Repeat the entire listing below exactly.

--- START ---

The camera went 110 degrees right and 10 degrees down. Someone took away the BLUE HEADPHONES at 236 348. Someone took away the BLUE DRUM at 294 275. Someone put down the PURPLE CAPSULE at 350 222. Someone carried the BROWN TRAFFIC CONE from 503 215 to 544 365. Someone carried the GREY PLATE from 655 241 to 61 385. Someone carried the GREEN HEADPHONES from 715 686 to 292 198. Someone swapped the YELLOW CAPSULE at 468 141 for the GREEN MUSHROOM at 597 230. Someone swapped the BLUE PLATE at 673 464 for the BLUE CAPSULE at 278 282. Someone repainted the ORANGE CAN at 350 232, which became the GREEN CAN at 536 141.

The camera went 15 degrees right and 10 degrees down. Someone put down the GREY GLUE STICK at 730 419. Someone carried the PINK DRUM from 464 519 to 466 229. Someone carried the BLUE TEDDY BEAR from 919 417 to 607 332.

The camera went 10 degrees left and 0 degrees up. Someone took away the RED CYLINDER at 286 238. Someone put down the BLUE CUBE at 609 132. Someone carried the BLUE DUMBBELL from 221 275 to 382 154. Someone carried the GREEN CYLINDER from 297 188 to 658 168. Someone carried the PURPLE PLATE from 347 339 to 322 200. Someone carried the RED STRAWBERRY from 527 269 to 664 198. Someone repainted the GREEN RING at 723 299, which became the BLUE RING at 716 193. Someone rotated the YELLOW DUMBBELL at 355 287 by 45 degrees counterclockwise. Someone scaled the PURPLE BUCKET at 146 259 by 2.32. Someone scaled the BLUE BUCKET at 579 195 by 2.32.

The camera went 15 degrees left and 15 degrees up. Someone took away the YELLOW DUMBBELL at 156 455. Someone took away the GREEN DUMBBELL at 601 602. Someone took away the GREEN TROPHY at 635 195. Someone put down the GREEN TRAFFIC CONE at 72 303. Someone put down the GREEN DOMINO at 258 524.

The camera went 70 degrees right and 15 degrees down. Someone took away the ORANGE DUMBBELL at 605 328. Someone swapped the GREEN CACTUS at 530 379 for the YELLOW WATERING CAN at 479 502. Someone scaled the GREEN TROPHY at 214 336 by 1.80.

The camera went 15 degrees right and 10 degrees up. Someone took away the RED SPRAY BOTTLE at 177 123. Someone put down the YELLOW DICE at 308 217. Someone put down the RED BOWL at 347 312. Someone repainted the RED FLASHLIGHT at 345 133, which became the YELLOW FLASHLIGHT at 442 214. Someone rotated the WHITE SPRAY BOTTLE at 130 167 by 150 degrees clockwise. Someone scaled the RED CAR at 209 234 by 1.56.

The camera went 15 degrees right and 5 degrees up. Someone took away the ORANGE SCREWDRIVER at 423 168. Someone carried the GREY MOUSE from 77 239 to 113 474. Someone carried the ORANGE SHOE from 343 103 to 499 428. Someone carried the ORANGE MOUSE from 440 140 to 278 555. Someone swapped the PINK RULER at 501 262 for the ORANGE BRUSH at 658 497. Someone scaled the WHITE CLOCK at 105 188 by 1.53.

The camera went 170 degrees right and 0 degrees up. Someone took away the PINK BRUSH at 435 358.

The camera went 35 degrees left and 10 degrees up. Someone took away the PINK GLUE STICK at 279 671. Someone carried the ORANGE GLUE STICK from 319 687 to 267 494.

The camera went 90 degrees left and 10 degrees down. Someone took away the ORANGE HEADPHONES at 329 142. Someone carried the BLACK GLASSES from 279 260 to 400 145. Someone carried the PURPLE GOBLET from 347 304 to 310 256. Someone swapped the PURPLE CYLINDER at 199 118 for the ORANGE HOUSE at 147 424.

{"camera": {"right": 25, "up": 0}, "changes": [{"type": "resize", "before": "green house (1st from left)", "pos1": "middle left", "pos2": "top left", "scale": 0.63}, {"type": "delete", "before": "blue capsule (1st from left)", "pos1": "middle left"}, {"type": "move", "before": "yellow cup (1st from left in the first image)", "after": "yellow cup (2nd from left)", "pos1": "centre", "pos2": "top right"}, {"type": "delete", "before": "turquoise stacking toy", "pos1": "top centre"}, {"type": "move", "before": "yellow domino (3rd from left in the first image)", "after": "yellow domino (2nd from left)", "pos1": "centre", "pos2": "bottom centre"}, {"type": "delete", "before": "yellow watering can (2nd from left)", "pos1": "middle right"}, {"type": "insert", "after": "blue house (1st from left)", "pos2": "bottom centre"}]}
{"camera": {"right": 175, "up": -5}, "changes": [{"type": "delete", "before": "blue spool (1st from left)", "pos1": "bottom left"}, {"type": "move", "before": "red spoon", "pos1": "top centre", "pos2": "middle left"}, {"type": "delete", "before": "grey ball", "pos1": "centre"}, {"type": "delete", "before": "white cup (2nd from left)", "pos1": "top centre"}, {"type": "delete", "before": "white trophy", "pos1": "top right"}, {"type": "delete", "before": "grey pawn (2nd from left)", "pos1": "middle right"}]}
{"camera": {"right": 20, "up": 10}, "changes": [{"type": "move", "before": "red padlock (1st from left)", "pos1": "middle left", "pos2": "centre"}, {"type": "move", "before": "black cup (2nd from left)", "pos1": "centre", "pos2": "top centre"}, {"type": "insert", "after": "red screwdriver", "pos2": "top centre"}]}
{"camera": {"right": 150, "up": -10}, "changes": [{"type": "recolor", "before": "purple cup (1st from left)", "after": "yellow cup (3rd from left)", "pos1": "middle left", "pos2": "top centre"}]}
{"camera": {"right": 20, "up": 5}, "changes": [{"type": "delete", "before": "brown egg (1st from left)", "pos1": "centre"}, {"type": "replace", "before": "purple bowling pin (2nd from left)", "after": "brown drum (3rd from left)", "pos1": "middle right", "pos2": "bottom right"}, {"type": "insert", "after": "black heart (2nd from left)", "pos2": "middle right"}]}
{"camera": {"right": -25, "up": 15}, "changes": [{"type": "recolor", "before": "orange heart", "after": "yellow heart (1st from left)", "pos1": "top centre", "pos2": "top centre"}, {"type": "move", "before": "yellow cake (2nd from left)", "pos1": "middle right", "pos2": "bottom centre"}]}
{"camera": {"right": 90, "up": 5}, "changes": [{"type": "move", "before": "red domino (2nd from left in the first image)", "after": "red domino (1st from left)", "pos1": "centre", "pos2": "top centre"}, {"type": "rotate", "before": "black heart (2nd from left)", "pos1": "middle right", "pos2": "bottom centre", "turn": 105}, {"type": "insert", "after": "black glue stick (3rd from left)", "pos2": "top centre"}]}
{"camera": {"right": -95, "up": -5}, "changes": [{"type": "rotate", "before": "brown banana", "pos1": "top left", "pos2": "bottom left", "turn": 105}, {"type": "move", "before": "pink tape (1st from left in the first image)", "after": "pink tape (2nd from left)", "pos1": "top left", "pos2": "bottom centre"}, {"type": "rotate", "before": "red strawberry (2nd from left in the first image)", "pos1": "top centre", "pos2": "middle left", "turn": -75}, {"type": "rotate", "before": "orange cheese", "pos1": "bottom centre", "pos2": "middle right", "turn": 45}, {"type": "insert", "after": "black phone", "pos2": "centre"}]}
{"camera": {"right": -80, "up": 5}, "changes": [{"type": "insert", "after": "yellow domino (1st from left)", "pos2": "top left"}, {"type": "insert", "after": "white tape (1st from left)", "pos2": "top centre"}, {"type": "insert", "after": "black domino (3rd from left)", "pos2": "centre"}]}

--- END ---

Output for this exercise =>
The camera went 110 degrees right and 10 degrees down. Someone took away the BLUE HEADPHONES at 236 348. Someone took away the BLUE DRUM at 294 275. Someone put down the PURPLE CAPSULE at 350 222. Someone carried the BROWN TRAFFIC CONE from 503 215 to 544 365. Someone carried the GREY PLATE from 655 241 to 61 385. Someone carried the GREEN HEADPHONES from 715 686 to 292 198. Someone swapped the YELLOW CAPSULE at 468 141 for the GREEN MUSHROOM at 597 230. Someone swapped the BLUE PLATE at 673 464 for the BLUE CAPSULE at 278 282. Someone repainted the ORANGE CAN at 350 232, which became the GREEN CAN at 536 141.

The camera went 15 degrees right and 10 degrees down. Someone put down the GREY GLUE STICK at 730 419. Someone carried the PINK DRUM from 464 519 to 466 229. Someone carried the BLUE TEDDY BEAR from 919 417 to 607 332.

The camera went 10 degrees left and 0 degrees up. Someone took away the RED CYLINDER at 286 238. Someone put down the BLUE CUBE at 609 132. Someone carried the BLUE DUMBBELL from 221 275 to 382 154. Someone carried the GREEN CYLINDER from 297 188 to 658 168. Someone carried the PURPLE PLATE from 347 339 to 322 200. Someone carried the RED STRAWBERRY from 527 269 to 664 198. Someone repainted the GREEN RING at 723 299, which became the BLUE RING at 716 193. Someone rotated the YELLOW DUMBBELL at 355 287 by 45 degrees counterclockwise. Someone scaled the PURPLE BUCKET at 146 259 by 2.32. Someone scaled the BLUE BUCKET at 579 195 by 2.32.

The camera went 15 degrees left and 15 degrees up. Someone took away the YELLOW DUMBBELL at 156 455. Someone took away the GREEN DUMBBELL at 601 602. Someone took away the GREEN TROPHY at 635 195. Someone put down the GREEN TRAFFIC CONE at 72 303. Someone put down the GREEN DOMINO at 258 524.

The camera went 70 degrees right and 15 degrees down. Someone took away the ORANGE DUMBBELL at 605 328. Someone swapped the GREEN CACTUS at 530 379 for the YELLOW WATERING CAN at 479 502. Someone scaled the GREEN TROPHY at 214 336 by 1.80.

The camera went 15 degrees right and 10 degrees up. Someone took away the RED SPRAY BOTTLE at 177 123. Someone put down the YELLOW DICE at 308 217. Someone put down the RED BOWL at 347 312. Someone repainted the RED FLASHLIGHT at 345 133, which became the YELLOW FLASHLIGHT at 442 214. Someone rotated the WHITE SPRAY BOTTLE at 130 167 by 150 degrees clockwise. Someone scaled the RED CAR at 209 234 by 1.56.

The camera went 15 degrees right and 5 degrees up. Someone took away the ORANGE SCREWDRIVER at 423 168. Someone carried the GREY MOUSE from 77 239 to 113 474. Someone carried the ORANGE SHOE from 343 103 to 499 428. Someone carried the ORANGE MOUSE from 440 140 to 278 555. Someone swapped the PINK RULER at 501 262 for the ORANGE BRUSH at 658 497. Someone scaled the WHITE CLOCK at 105 188 by 1.53.

The camera went 170 degrees right and 0 degrees up. Someone took away the PINK BRUSH at 435 358.

The camera went 35 degrees left and 10 degrees up. Someone took away the PINK GLUE STICK at 279 671. Someone carried the ORANGE GLUE STICK from 319 687 to 267 494.

The camera went 90 degrees left and 10 degrees down. Someone took away the ORANGE HEADPHONES at 329 142. Someone carried the BLACK GLASSES from 279 260 to 400 145. Someone carried the PURPLE GOBLET from 347 304 to 310 256. Someone swapped the PURPLE CYLINDER at 199 118 for the ORANGE HOUSE at 147 424.

{"camera": {"right": 25, "up": 0}, "changes": [{"type": "resize", "before": "green house (1st from left)", "pos1": "middle left", "pos2": "top left", "scale": 0.63}, {"type": "delete", "before": "blue capsule (1st from left)", "pos1": "middle left"}, {"type": "move", "before": "yellow cup (1st from left in the first image)", "after": "yellow cup (2nd from left)", "pos1": "centre", "pos2": "top right"}, {"type": "delete", "before": "turquoise stacking toy", "pos1": "top centre"}, {"type": "move", "before": "yellow domino (3rd from left in the first image)", "after": "yellow domino (2nd from left)", "pos1": "centre", "pos2": "bottom centre"}, {"type": "delete", "before": "yellow watering can (2nd from left)", "pos1": "middle right"}, {"type": "insert", "after": "blue house (1st from left)", "pos2": "bottom centre"}]}
{"camera": {"right": 175, "up": -5}, "changes": [{"type": "delete", "before": "blue spool (1st from left)", "pos1": "bottom left"}, {"type": "move", "before": "red spoon", "pos1": "top centre", "pos2": "middle left"}, {"type": "delete", "before": "grey ball", "pos1": "centre"}, {"type": "delete", "before": "white cup (2nd from left)", "pos1": "top centre"}, {"type": "delete", "before": "white trophy", "pos1": "top right"}, {"type": "delete", "before": "grey pawn (2nd from left)", "pos1": "middle right"}]}
{"camera": {"right": 20, "up": 10}, "changes": [{"type": "move", "before": "red padlock (1st from left)", "pos1": "middle left", "pos2": "centre"}, {"type": "move", "before": "black cup (2nd from left)", "pos1": "centre", "pos2": "top centre"}, {"type": "insert", "after": "red screwdriver", "pos2": "top centre"}]}
{"camera": {"right": 150, "up": -10}, "changes": [{"type": "recolor", "before": "purple cup (1st from left)", "after": "yellow cup (3rd from left)", "pos1": "middle left", "pos2": "top centre"}]}
{"camera": {"right": 20, "up": 5}, "changes": [{"type": "delete", "before": "brown egg (1st from left)", "pos1": "centre"}, {"type": "replace", "before": "purple bowling pin (2nd from left)", "after": "brown drum (3rd from left)", "pos1": "middle right", "pos2": "bottom right"}, {"type": "insert", "after": "black heart (2nd from left)", "pos2": "middle right"}]}
{"camera": {"right": -25, "up": 15}, "changes": [{"type": "recolor", "before": "orange heart", "after": "yellow heart (1st from left)", "pos1": "top centre", "pos2": "top centre"}, {"type": "move", "before": "yellow cake (2nd from left)", "pos1": "middle right", "pos2": "bottom centre"}]}
{"camera": {"right": 90, "up": 5}, "changes": [{"type": "move", "before": "red domino (2nd from left in the first image)", "after": "red domino (1st from left)", "pos1": "centre", "pos2": "top centre"}, {"type": "rotate", "before": "black heart (2nd from left)", "pos1": "middle right", "pos2": "bottom centre", "turn": 105}, {"type": "insert", "after": "black glue stick (3rd from left)", "pos2": "top centre"}]}
{"camera": {"right": -95, "up": -5}, "changes": [{"type": "rotate", "before": "brown banana", "pos1": "top left", "pos2": "bottom left", "turn": 105}, {"type": "move", "before": "pink tape (1st from left in the first image)", "after": "pink tape (2nd from left)", "pos1": "top left", "pos2": "bottom centre"}, {"type": "rotate", "before": "red strawberry (2nd from left in the first image)", "pos1": "top centre", "pos2": "middle left", "turn": -75}, {"type": "rotate", "before": "orange cheese", "pos1": "bottom centre", "pos2": "middle right", "turn": 45}, {"type": "insert", "after": "black phone", "pos2": "centre"}]}
{"camera": {"right": -80, "up": 5}, "changes": [{"type": "insert", "after": "yellow domino (1st from left)", "pos2": "top left"}, {"type": "insert", "after": "white tape (1st from left)", "pos2": "top centre"}, {"type": "insert", "after": "black domino (3rd from left)", "pos2": "centre"}]}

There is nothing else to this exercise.